BEGIN

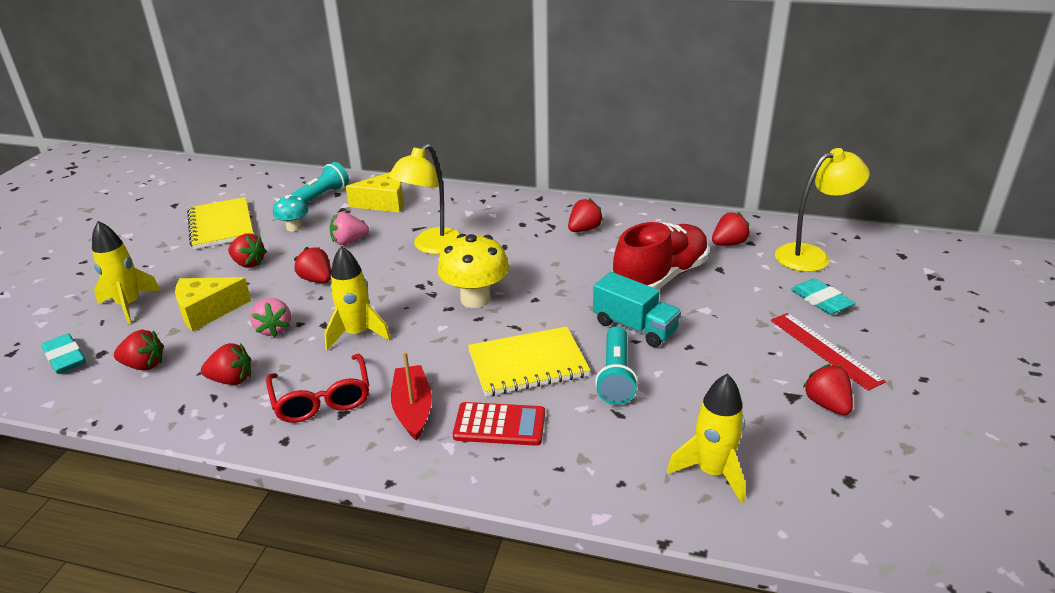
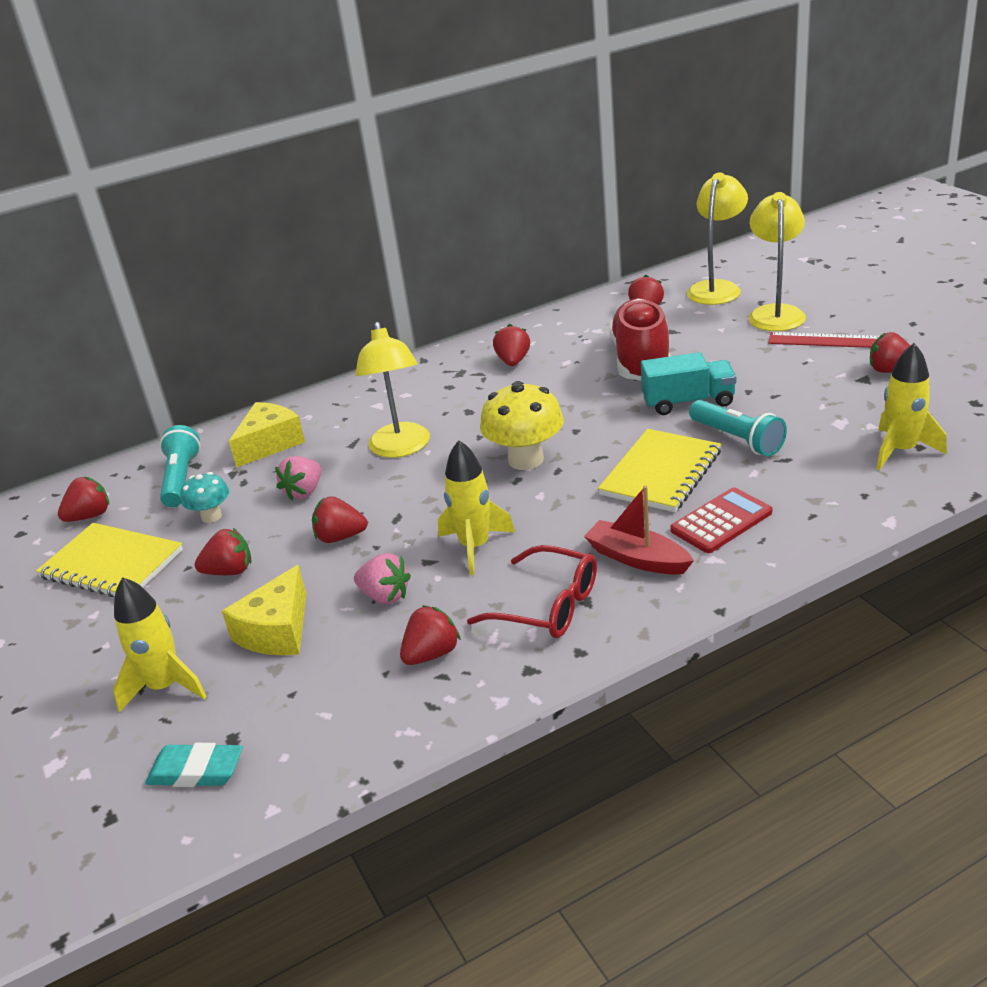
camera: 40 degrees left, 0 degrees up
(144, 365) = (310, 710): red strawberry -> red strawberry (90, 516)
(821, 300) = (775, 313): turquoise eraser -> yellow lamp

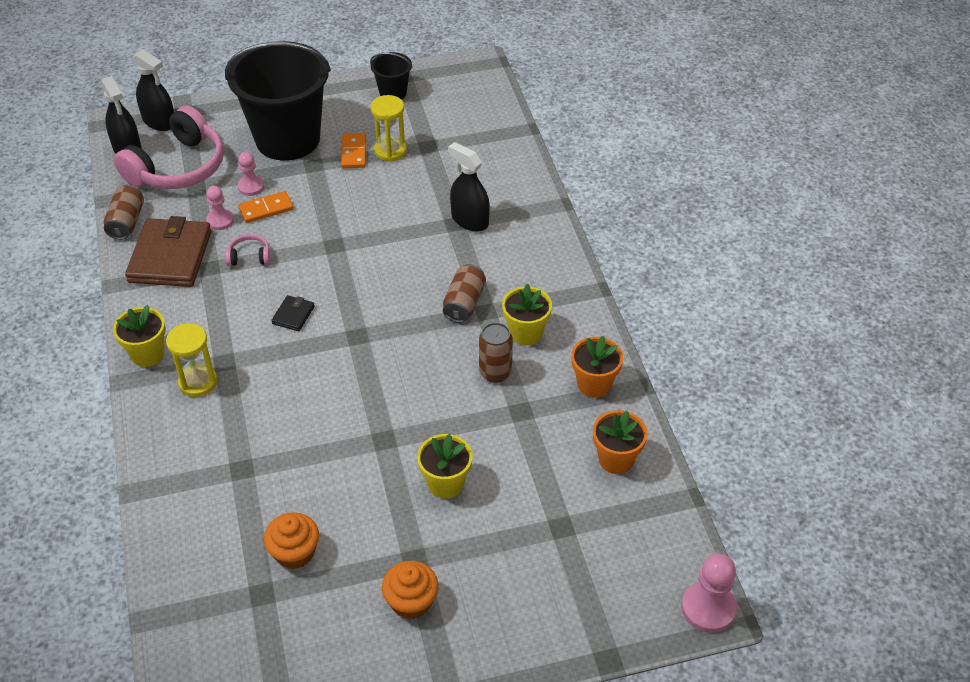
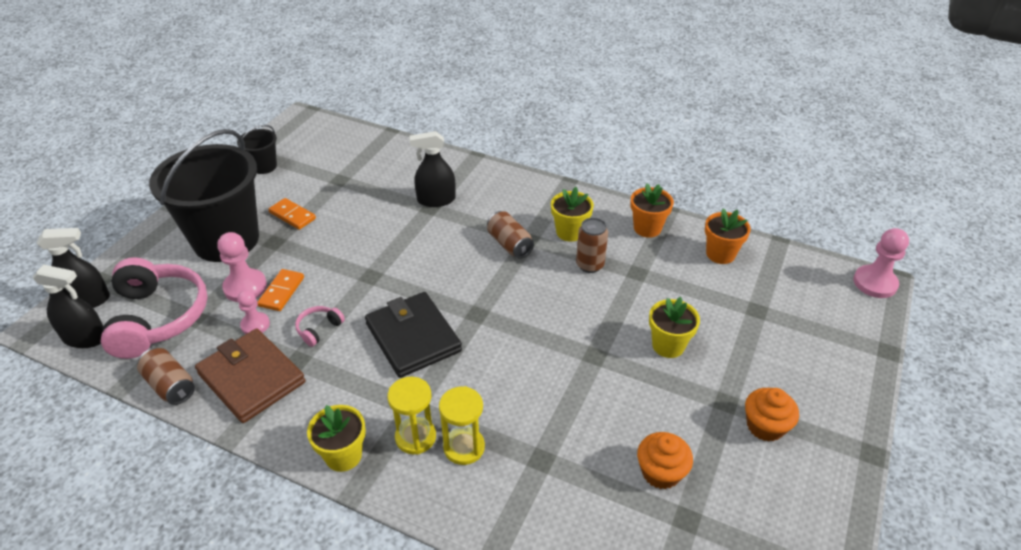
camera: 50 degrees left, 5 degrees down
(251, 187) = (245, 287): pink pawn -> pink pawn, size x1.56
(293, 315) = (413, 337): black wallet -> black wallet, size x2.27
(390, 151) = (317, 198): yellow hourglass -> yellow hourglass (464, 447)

END

◆ WHAT TO PRODUCE
The answer should hold the lines from the one containing "camera: 50 degrees left, 5 degrees down" through the end of the entries above, set down exactly, with both ends included.

◆ YOUR SOLUTION
camera: 50 degrees left, 5 degrees down
(251, 187) = (245, 287): pink pawn -> pink pawn, size x1.56
(293, 315) = (413, 337): black wallet -> black wallet, size x2.27
(390, 151) = (317, 198): yellow hourglass -> yellow hourglass (464, 447)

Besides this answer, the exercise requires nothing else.